#### [Data to use]
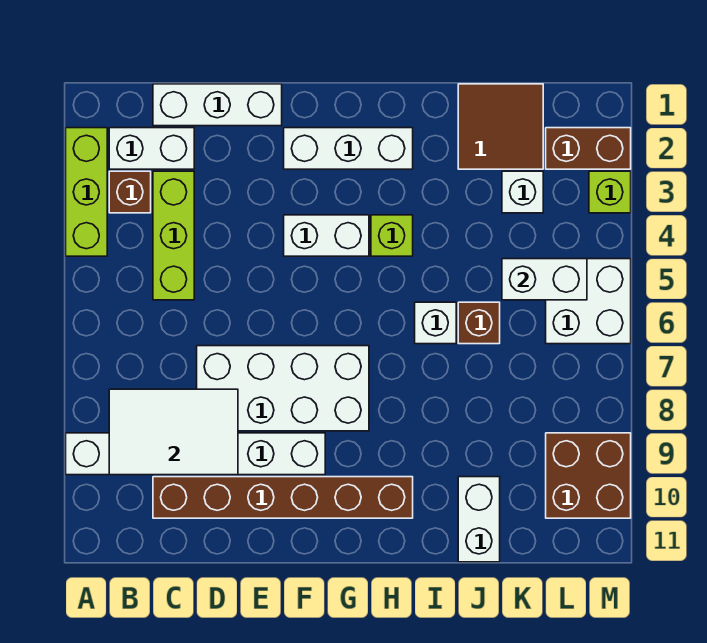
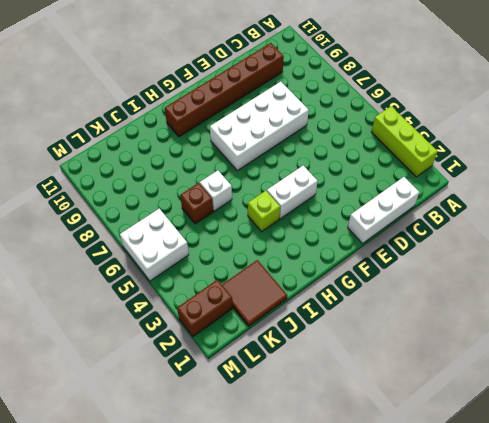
none -> white brick A9:F9 level 1
none -> white brick B2:C2 level 1
none -> brown brick B3 level 1

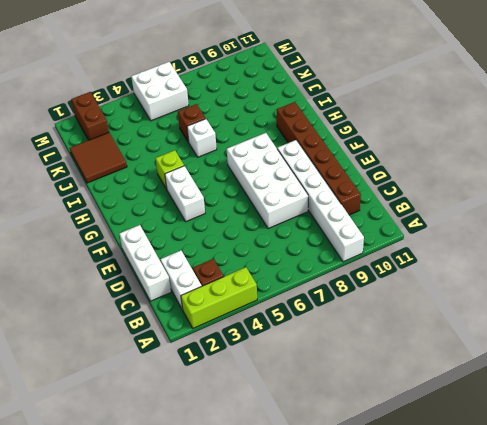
none -> lime brick C3:C5 level 1
none -> white brick F2:H2 level 1
none -> white brick J10:J11 level 1

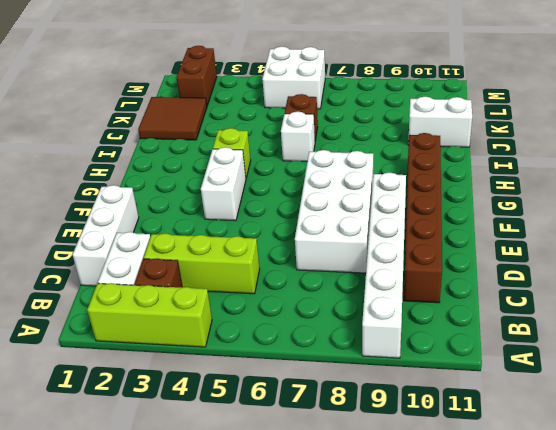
none -> white brick F2:H2 level 1
none -> white brick K3 level 1
none -> brown brick L9:M10 level 1

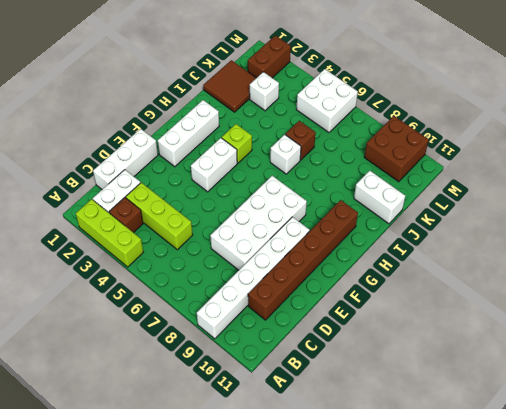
none -> lime brick M3 level 1
none -> white tile B8:D9 level 2
none -> white brick K5:L5 level 2

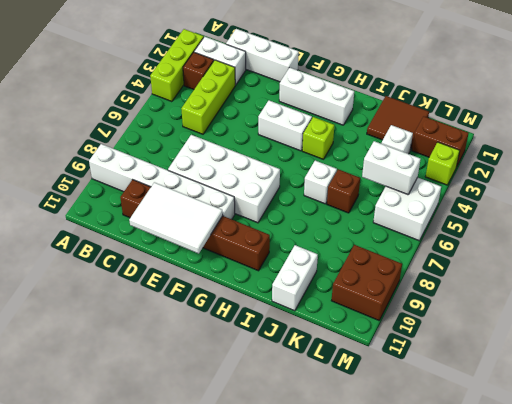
white tile D10:F11 level 2 -> white tile B8:D9 level 2

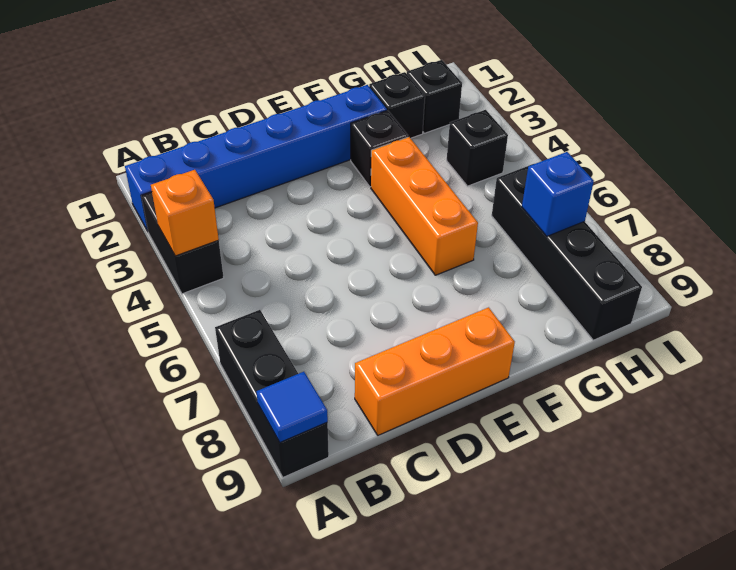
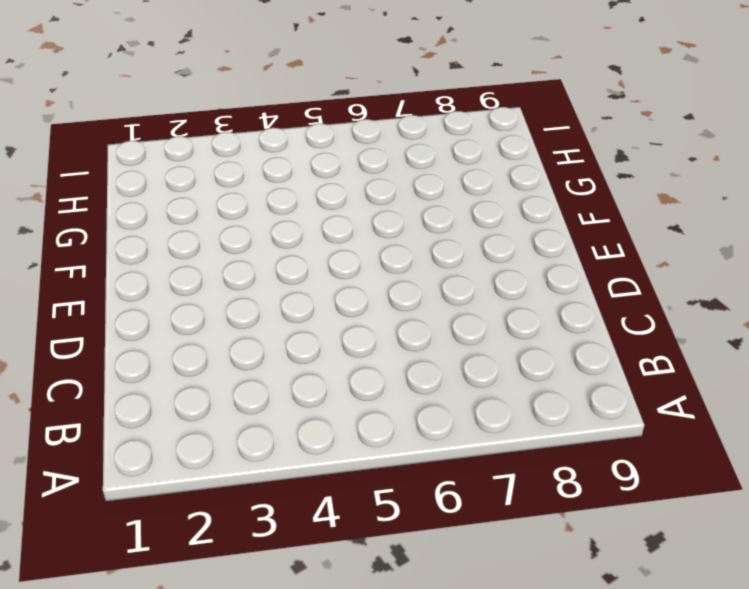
none -> blue brick A2:F2 level 1
none -> black brick A3:A4 level 1
none -> black brick A7:A9 level 1

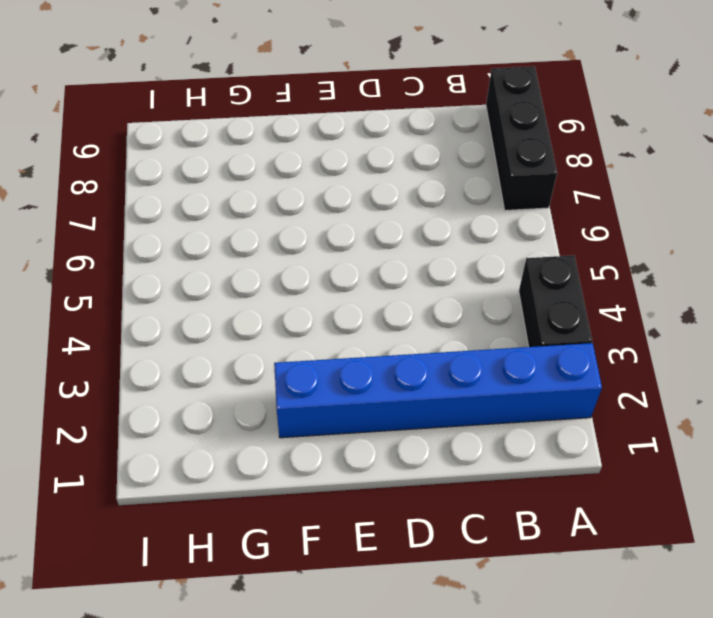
none -> orange brick C9:E9 level 1
none -> black brick F3 level 1
none -> orange brick F4:F6 level 1

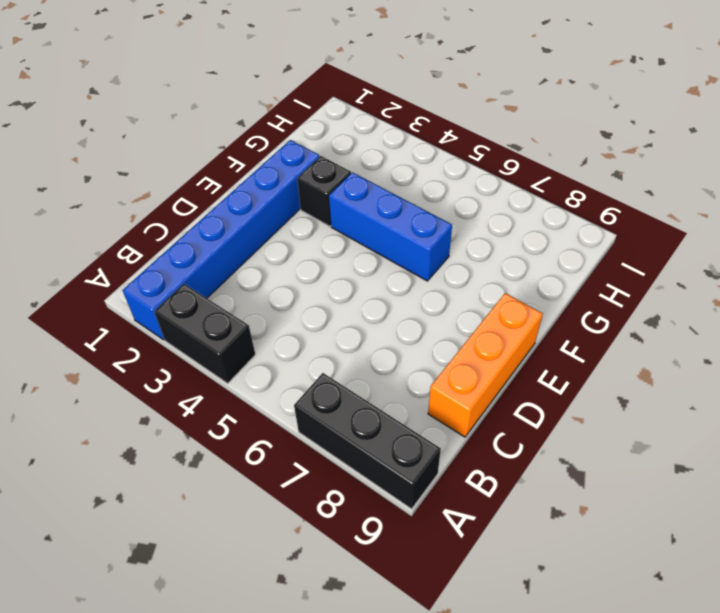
blue brick F4:F6 level 1 -> orange brick F4:F6 level 1
none -> black brick G2 level 1
none -> black brick H2 level 1
none -> black brick H4 level 1

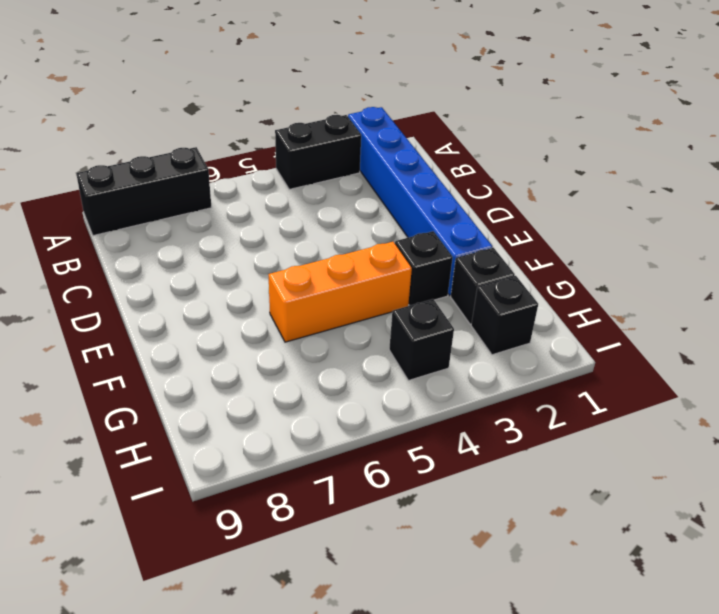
none -> orange brick C9:E9 level 1
none -> black brick H6:H9 level 1
none -> orange brick A4 level 2

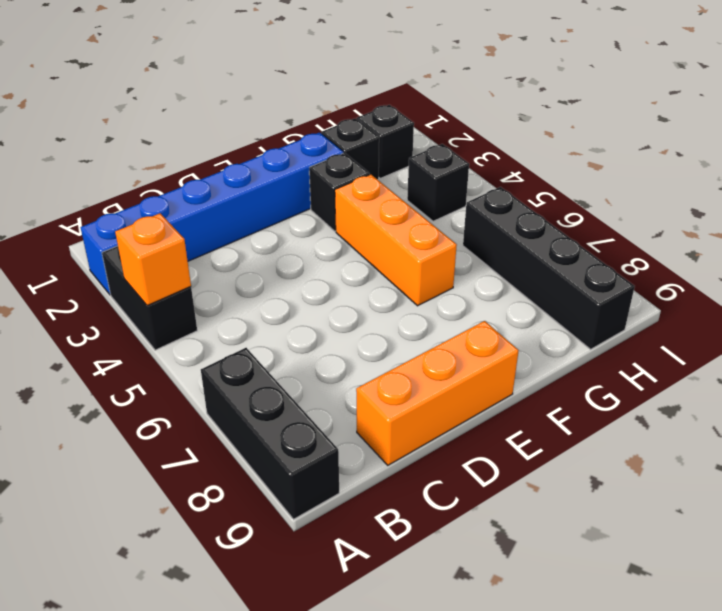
none -> blue tile A9 level 2
none -> blue brick H7 level 2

#### [Task objective]
From the first line to the last, retype the data above exactly, but not its images.

#### [The completed task]
none -> white brick A9:F9 level 1
none -> white brick B2:C2 level 1
none -> brown brick B3 level 1

none -> lime brick C3:C5 level 1
none -> white brick F2:H2 level 1
none -> white brick J10:J11 level 1

none -> white brick F2:H2 level 1
none -> white brick K3 level 1
none -> brown brick L9:M10 level 1

none -> lime brick M3 level 1
none -> white tile B8:D9 level 2
none -> white brick K5:L5 level 2

white tile D10:F11 level 2 -> white tile B8:D9 level 2

none -> blue brick A2:F2 level 1
none -> black brick A3:A4 level 1
none -> black brick A7:A9 level 1

none -> orange brick C9:E9 level 1
none -> black brick F3 level 1
none -> orange brick F4:F6 level 1

blue brick F4:F6 level 1 -> orange brick F4:F6 level 1
none -> black brick G2 level 1
none -> black brick H2 level 1
none -> black brick H4 level 1

none -> orange brick C9:E9 level 1
none -> black brick H6:H9 level 1
none -> orange brick A4 level 2

none -> blue tile A9 level 2
none -> blue brick H7 level 2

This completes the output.